== Input data ==

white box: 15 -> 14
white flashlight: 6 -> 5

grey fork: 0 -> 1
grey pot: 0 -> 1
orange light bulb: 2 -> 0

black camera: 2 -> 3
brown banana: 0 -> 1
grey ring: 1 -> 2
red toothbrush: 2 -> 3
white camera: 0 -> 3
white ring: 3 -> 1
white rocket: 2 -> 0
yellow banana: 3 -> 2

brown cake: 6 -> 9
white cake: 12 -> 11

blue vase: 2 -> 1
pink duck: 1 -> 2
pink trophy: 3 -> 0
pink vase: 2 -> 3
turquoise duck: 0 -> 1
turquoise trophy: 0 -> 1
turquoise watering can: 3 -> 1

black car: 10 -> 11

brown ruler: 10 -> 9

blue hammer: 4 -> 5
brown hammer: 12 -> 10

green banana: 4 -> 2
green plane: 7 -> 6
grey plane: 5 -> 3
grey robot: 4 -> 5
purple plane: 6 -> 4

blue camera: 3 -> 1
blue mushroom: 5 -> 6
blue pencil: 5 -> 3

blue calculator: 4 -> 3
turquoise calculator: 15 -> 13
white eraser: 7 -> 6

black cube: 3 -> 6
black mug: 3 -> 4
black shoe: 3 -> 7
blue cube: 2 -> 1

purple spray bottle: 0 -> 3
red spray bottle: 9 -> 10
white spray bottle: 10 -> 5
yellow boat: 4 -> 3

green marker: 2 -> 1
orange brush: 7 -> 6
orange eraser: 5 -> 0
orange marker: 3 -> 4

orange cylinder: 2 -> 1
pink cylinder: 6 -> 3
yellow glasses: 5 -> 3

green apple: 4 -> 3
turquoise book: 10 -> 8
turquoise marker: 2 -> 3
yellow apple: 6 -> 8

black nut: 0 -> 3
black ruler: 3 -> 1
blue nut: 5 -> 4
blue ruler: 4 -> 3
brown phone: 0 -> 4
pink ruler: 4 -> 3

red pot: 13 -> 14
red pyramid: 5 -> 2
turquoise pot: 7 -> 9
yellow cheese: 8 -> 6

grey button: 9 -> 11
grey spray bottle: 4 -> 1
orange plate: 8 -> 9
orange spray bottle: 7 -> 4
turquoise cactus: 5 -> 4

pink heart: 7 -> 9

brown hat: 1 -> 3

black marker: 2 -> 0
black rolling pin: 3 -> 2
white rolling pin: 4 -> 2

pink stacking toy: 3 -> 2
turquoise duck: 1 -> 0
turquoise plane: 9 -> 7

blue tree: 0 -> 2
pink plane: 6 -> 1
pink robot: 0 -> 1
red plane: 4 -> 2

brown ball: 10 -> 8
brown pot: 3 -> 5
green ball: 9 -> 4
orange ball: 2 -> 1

===

= Exercise =
Every line above is to be transcribed exactly, with nothing missed.

= Reply to the task =
white box: 15 -> 14
white flashlight: 6 -> 5

grey fork: 0 -> 1
grey pot: 0 -> 1
orange light bulb: 2 -> 0

black camera: 2 -> 3
brown banana: 0 -> 1
grey ring: 1 -> 2
red toothbrush: 2 -> 3
white camera: 0 -> 3
white ring: 3 -> 1
white rocket: 2 -> 0
yellow banana: 3 -> 2

brown cake: 6 -> 9
white cake: 12 -> 11

blue vase: 2 -> 1
pink duck: 1 -> 2
pink trophy: 3 -> 0
pink vase: 2 -> 3
turquoise duck: 0 -> 1
turquoise trophy: 0 -> 1
turquoise watering can: 3 -> 1

black car: 10 -> 11

brown ruler: 10 -> 9

blue hammer: 4 -> 5
brown hammer: 12 -> 10

green banana: 4 -> 2
green plane: 7 -> 6
grey plane: 5 -> 3
grey robot: 4 -> 5
purple plane: 6 -> 4

blue camera: 3 -> 1
blue mushroom: 5 -> 6
blue pencil: 5 -> 3

blue calculator: 4 -> 3
turquoise calculator: 15 -> 13
white eraser: 7 -> 6

black cube: 3 -> 6
black mug: 3 -> 4
black shoe: 3 -> 7
blue cube: 2 -> 1

purple spray bottle: 0 -> 3
red spray bottle: 9 -> 10
white spray bottle: 10 -> 5
yellow boat: 4 -> 3

green marker: 2 -> 1
orange brush: 7 -> 6
orange eraser: 5 -> 0
orange marker: 3 -> 4

orange cylinder: 2 -> 1
pink cylinder: 6 -> 3
yellow glasses: 5 -> 3

green apple: 4 -> 3
turquoise book: 10 -> 8
turquoise marker: 2 -> 3
yellow apple: 6 -> 8

black nut: 0 -> 3
black ruler: 3 -> 1
blue nut: 5 -> 4
blue ruler: 4 -> 3
brown phone: 0 -> 4
pink ruler: 4 -> 3

red pot: 13 -> 14
red pyramid: 5 -> 2
turquoise pot: 7 -> 9
yellow cheese: 8 -> 6

grey button: 9 -> 11
grey spray bottle: 4 -> 1
orange plate: 8 -> 9
orange spray bottle: 7 -> 4
turquoise cactus: 5 -> 4

pink heart: 7 -> 9

brown hat: 1 -> 3

black marker: 2 -> 0
black rolling pin: 3 -> 2
white rolling pin: 4 -> 2

pink stacking toy: 3 -> 2
turquoise duck: 1 -> 0
turquoise plane: 9 -> 7

blue tree: 0 -> 2
pink plane: 6 -> 1
pink robot: 0 -> 1
red plane: 4 -> 2

brown ball: 10 -> 8
brown pot: 3 -> 5
green ball: 9 -> 4
orange ball: 2 -> 1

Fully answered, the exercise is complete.